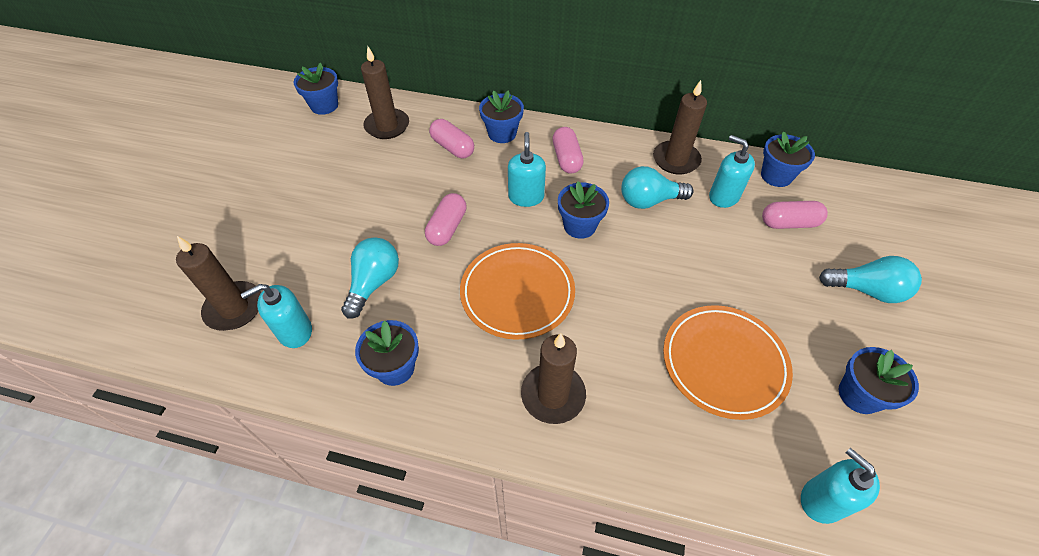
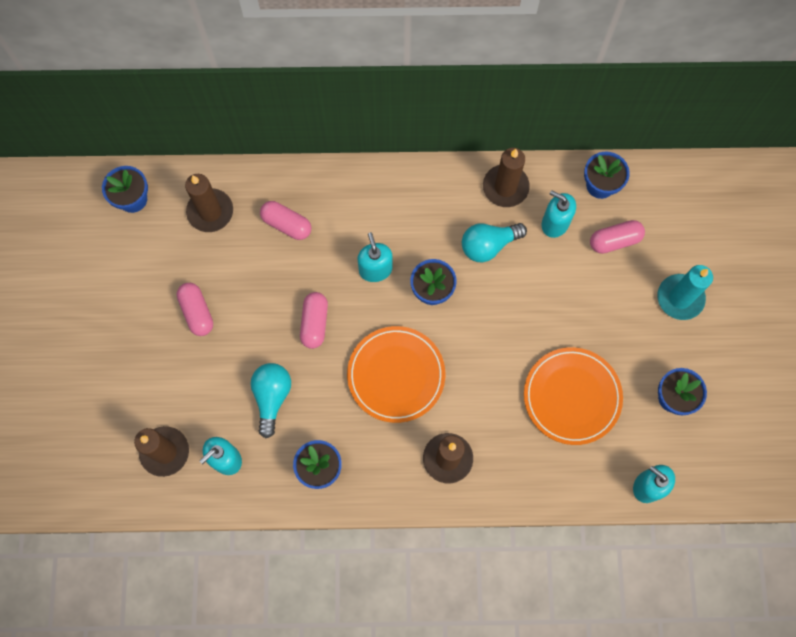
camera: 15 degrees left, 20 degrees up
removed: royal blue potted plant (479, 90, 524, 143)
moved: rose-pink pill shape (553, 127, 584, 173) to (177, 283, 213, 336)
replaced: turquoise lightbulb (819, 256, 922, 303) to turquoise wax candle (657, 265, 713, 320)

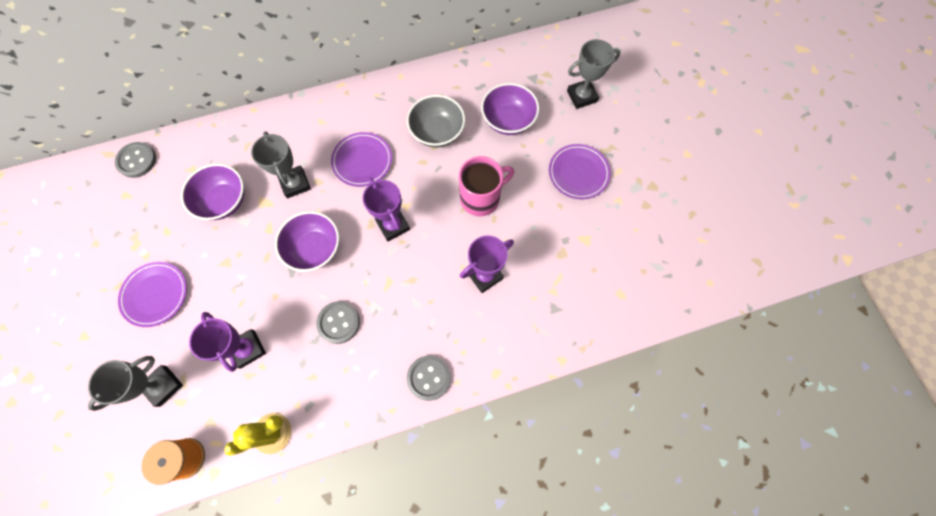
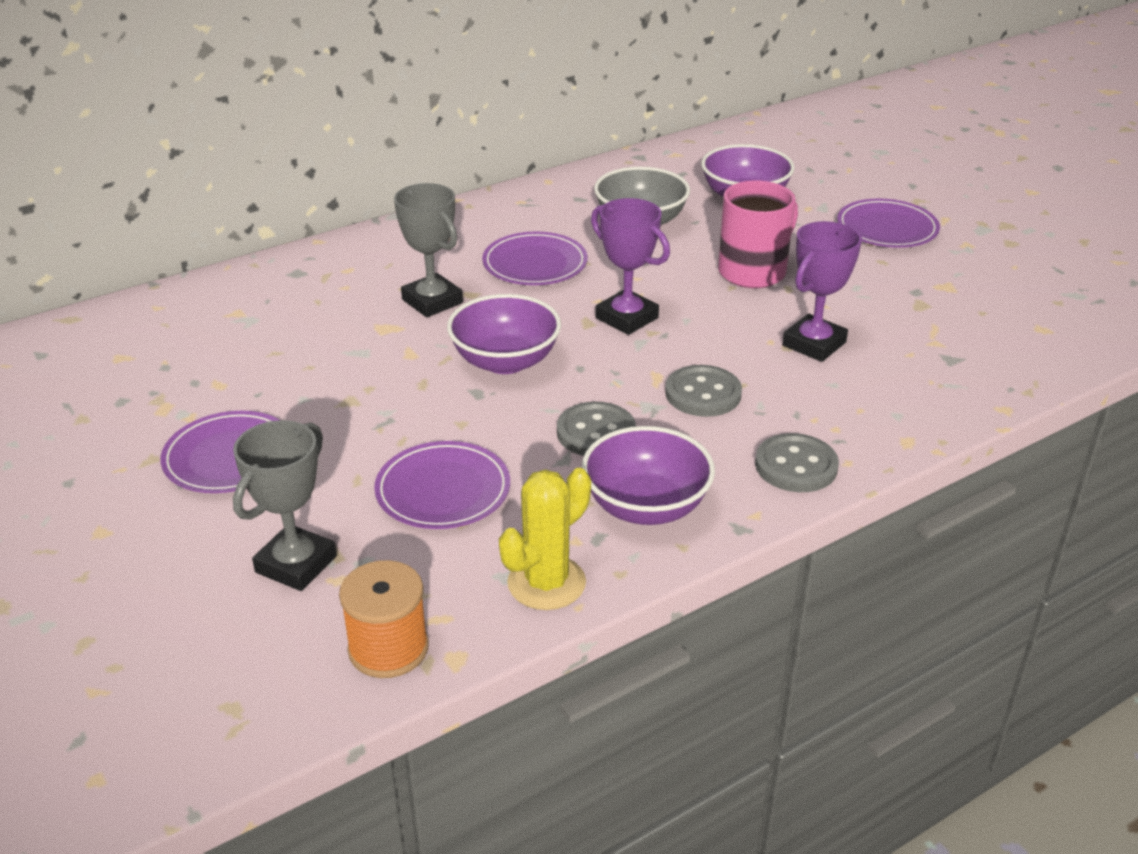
camera: 15 degrees left, 35 degrees down
removed: grey trophy (567, 39, 620, 109)
moved: grey sewing button (115, 142, 156, 178) to (665, 365, 742, 417); purple serving bowl (181, 164, 244, 220) to (582, 426, 715, 525)
replaced: purple trophy (189, 312, 266, 372) to purple plate (374, 441, 510, 529)

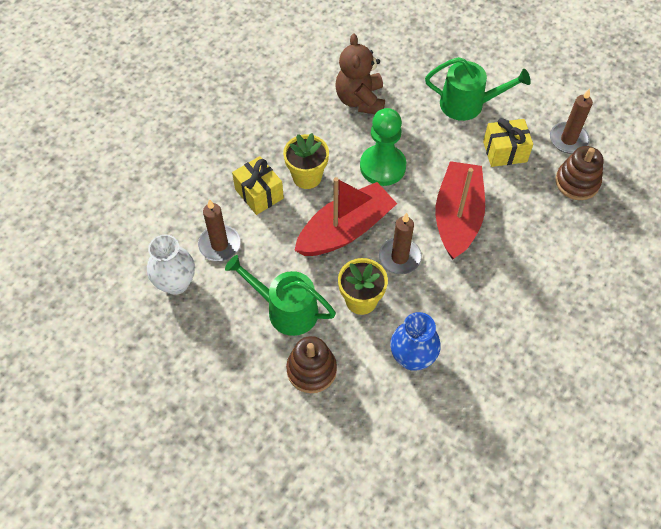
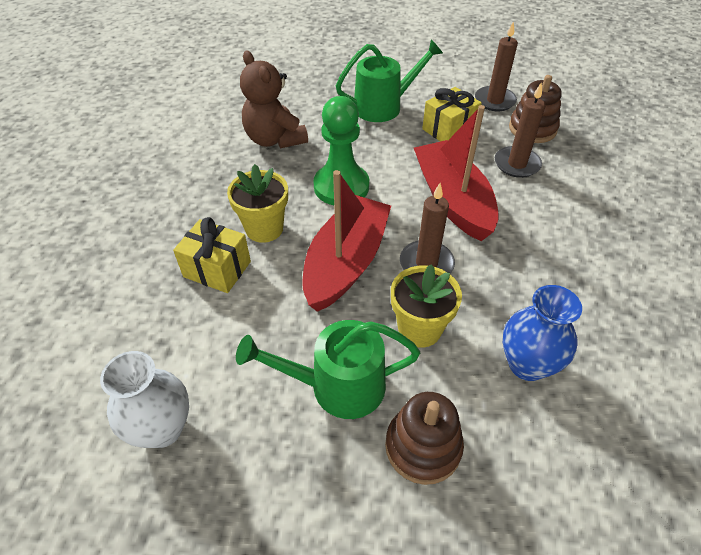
camera: 30 degrees left, 10 degrees down
moved: brown wax candle (198, 199, 241, 261) to (495, 82, 546, 178)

ACTIVITY - Every line from the line containing "moved: rose-pink pill" through the last line above is to be printed exactly. Pictures are not copied.

OUTPUT OF THE TASK -
moved: rose-pink pill shape (553, 127, 584, 173) to (177, 283, 213, 336)
replaced: turquoise lightbulb (819, 256, 922, 303) to turquoise wax candle (657, 265, 713, 320)

camera: 15 degrees left, 35 degrees down
removed: grey trophy (567, 39, 620, 109)
moved: grey sewing button (115, 142, 156, 178) to (665, 365, 742, 417); purple serving bowl (181, 164, 244, 220) to (582, 426, 715, 525)
replaced: purple trophy (189, 312, 266, 372) to purple plate (374, 441, 510, 529)

camera: 30 degrees left, 10 degrees down
moved: brown wax candle (198, 199, 241, 261) to (495, 82, 546, 178)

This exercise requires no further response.